(Coordinate-based change listings)
_____

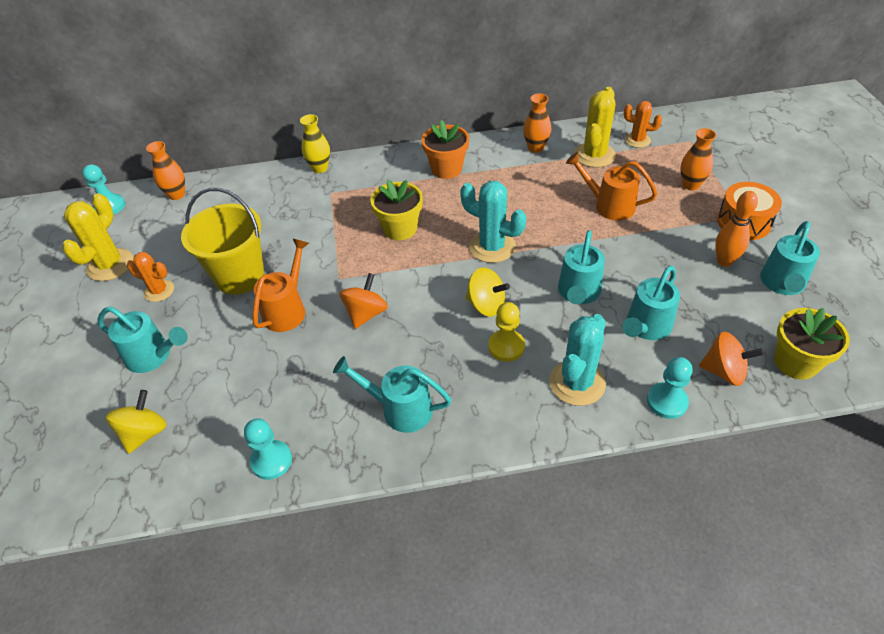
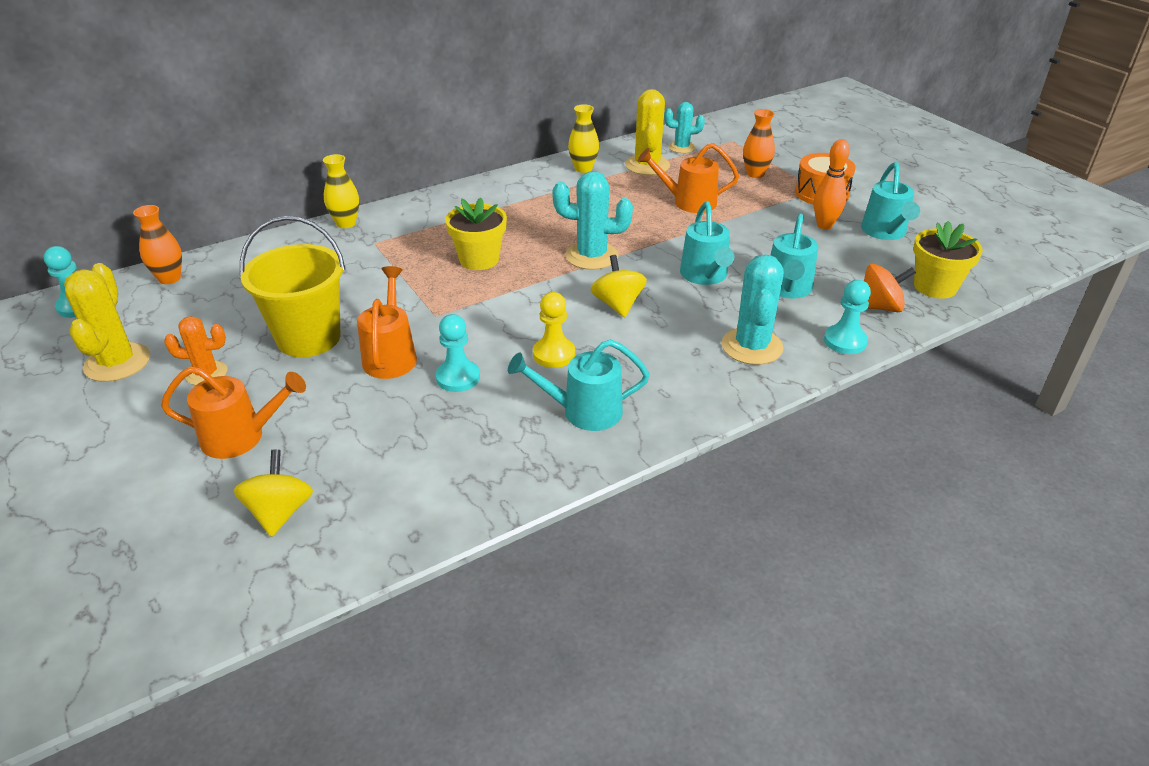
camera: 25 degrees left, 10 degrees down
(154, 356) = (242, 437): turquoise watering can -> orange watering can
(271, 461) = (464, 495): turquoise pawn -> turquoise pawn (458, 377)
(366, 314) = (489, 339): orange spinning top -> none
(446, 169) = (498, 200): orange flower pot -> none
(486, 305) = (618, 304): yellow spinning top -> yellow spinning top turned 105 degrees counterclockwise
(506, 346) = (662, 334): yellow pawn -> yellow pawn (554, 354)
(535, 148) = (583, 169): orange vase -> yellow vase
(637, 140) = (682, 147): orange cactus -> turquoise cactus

_____

TASK DESCRIPTION:
Exactly the lines from the one holding "(154, 356) = (242, 437): turquoise" through the end of the records above are to be returned, and nothing else.

TASK RESPONSE:
(154, 356) = (242, 437): turquoise watering can -> orange watering can
(271, 461) = (464, 495): turquoise pawn -> turquoise pawn (458, 377)
(366, 314) = (489, 339): orange spinning top -> none
(446, 169) = (498, 200): orange flower pot -> none
(486, 305) = (618, 304): yellow spinning top -> yellow spinning top turned 105 degrees counterclockwise
(506, 346) = (662, 334): yellow pawn -> yellow pawn (554, 354)
(535, 148) = (583, 169): orange vase -> yellow vase
(637, 140) = (682, 147): orange cactus -> turquoise cactus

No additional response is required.